▶ Description of the task: Copy all entries verbatim and keep any pictures out of the copy.

▶ Stored data:
* * *

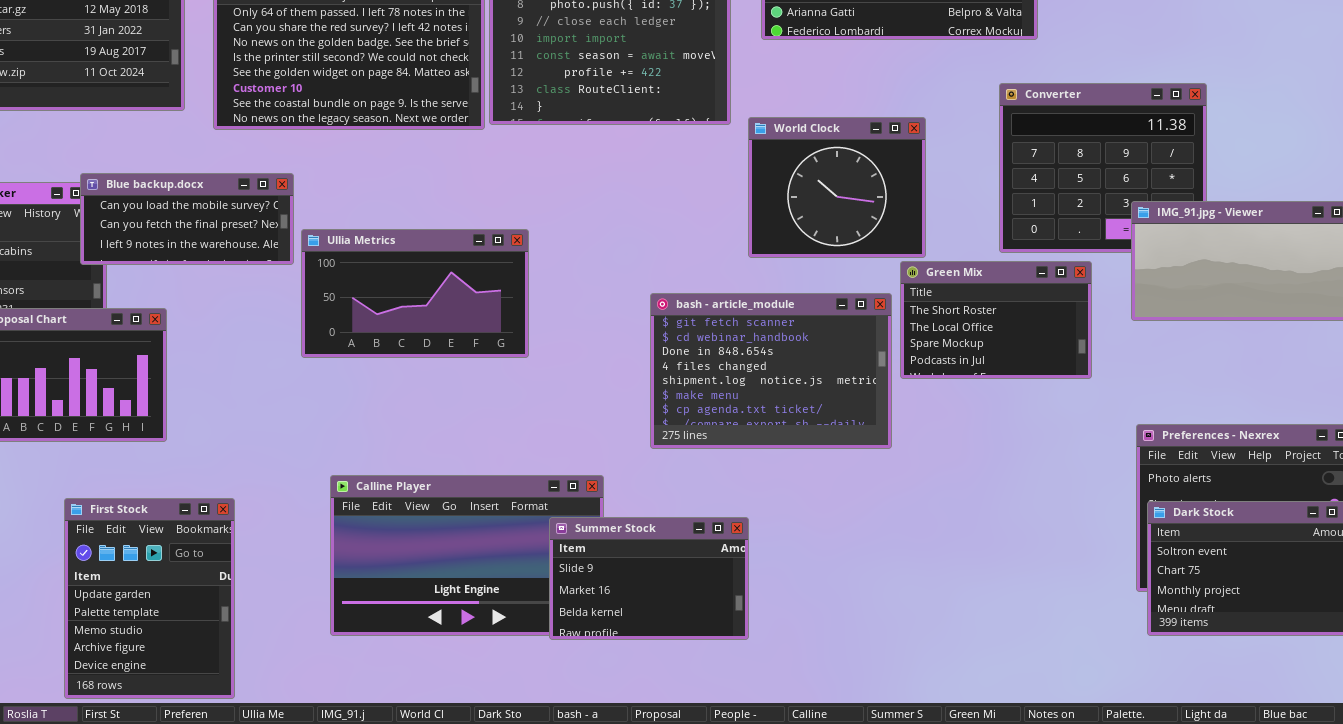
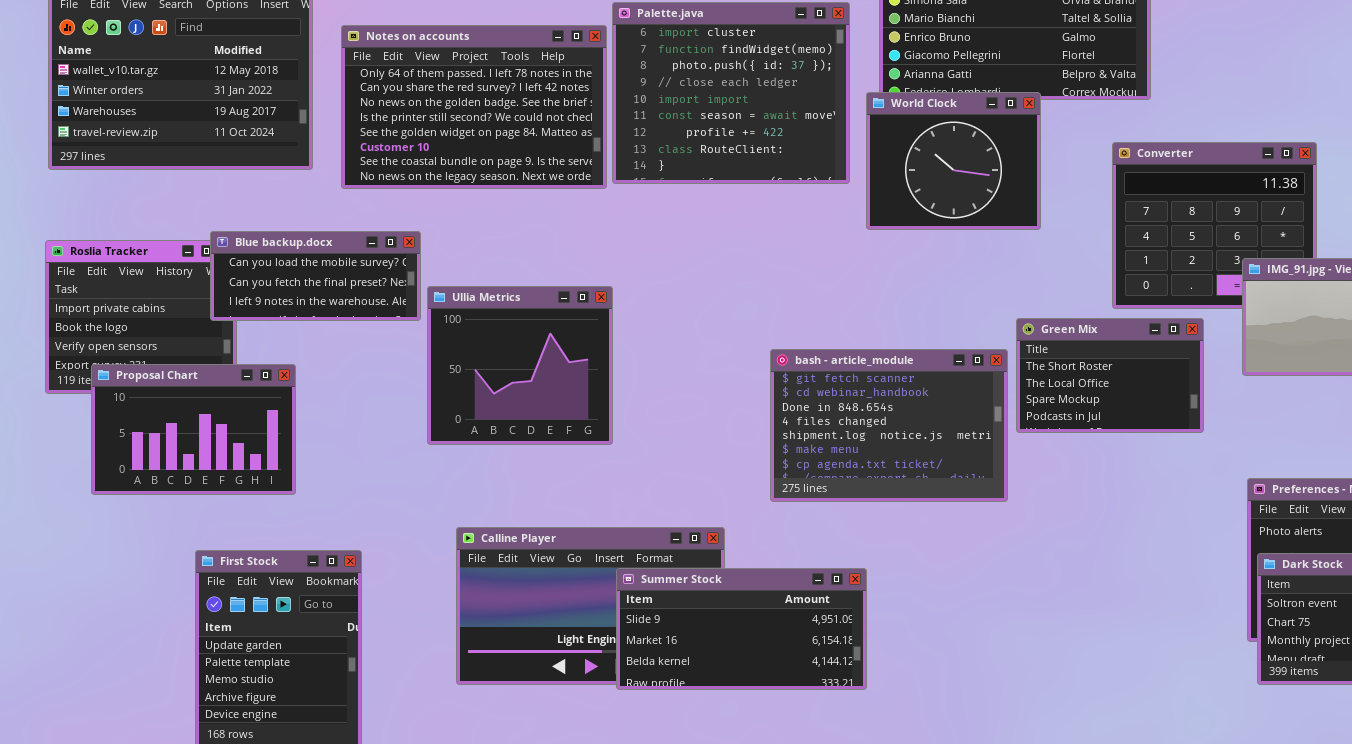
World Clock: [748,117,926,258] -> [866,92,1041,230], moved
Ullia Metrics: [301,229,529,358] -> [427,286,613,445], resized
Summer Stock: [549,517,749,640] -> [616,568,867,690], resized

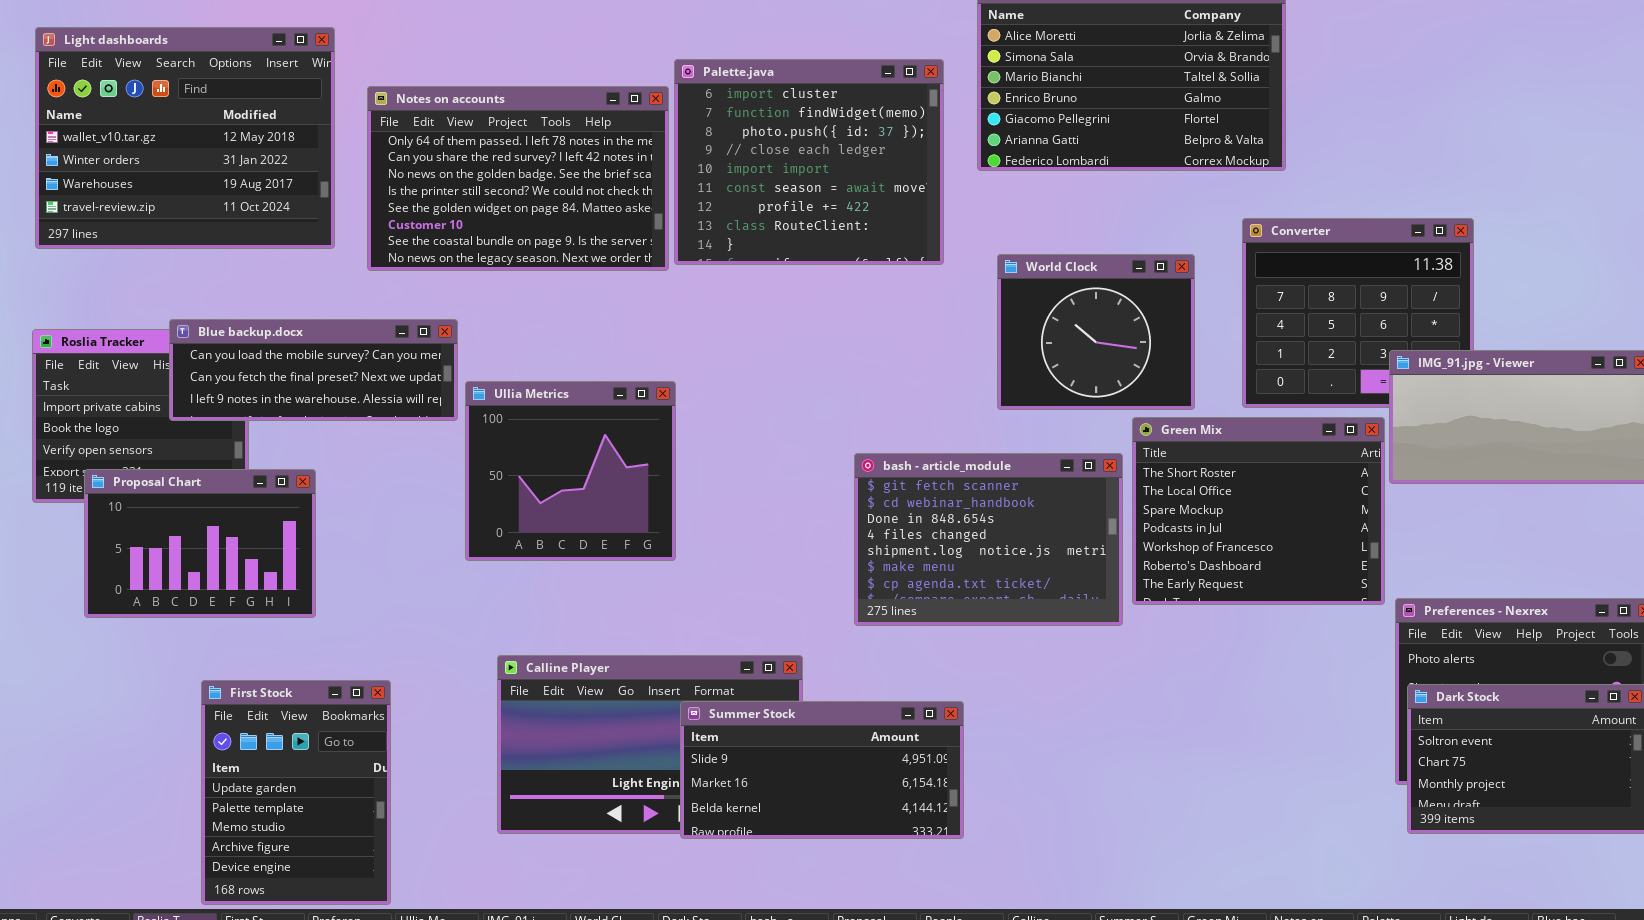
World Clock: [866,92,1041,230] -> [997,254,1195,410], moved
Blue backup.docx: [210,231,421,321] -> [169,319,458,421], resized
Green Mix: [1016,318,1204,433] -> [1132,417,1385,605], resized

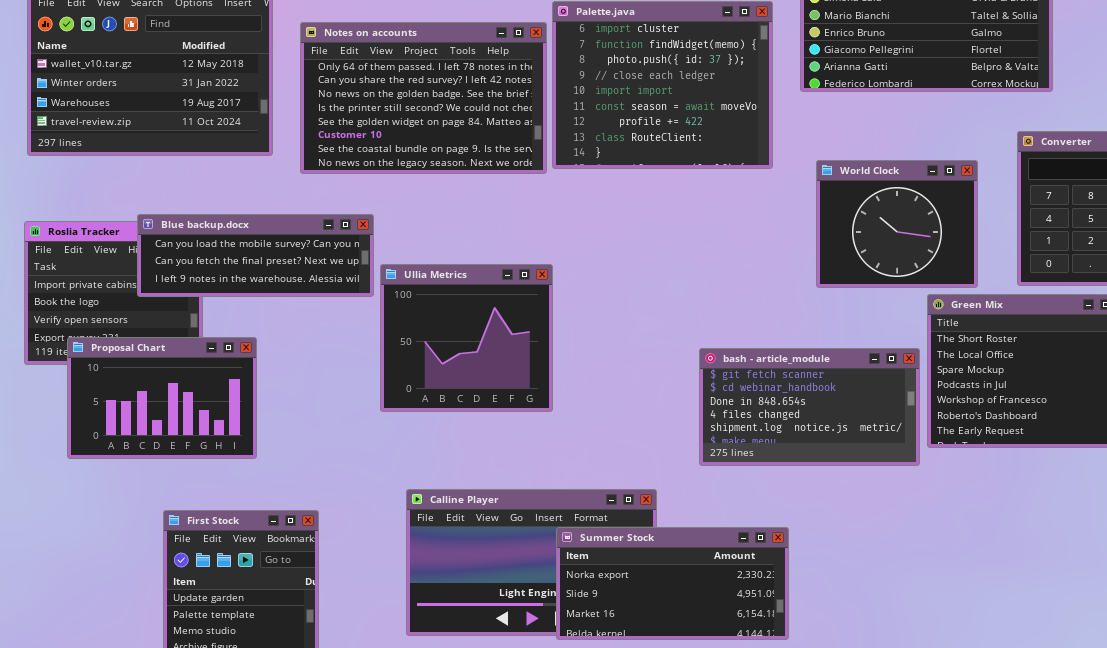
bash - article_module: [854,453,1123,626] -> [699,348,920,466], resized
Summer Stock: [680,701,964,839] -> [556,527,789,640], scrolled up 1 row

* * *

▶ Solution:
World Clock: [748,117,926,258] -> [866,92,1041,230], moved
Ullia Metrics: [301,229,529,358] -> [427,286,613,445], resized
Summer Stock: [549,517,749,640] -> [616,568,867,690], resized

World Clock: [866,92,1041,230] -> [997,254,1195,410], moved
Blue backup.docx: [210,231,421,321] -> [169,319,458,421], resized
Green Mix: [1016,318,1204,433] -> [1132,417,1385,605], resized

bash - article_module: [854,453,1123,626] -> [699,348,920,466], resized
Summer Stock: [680,701,964,839] -> [556,527,789,640], scrolled up 1 row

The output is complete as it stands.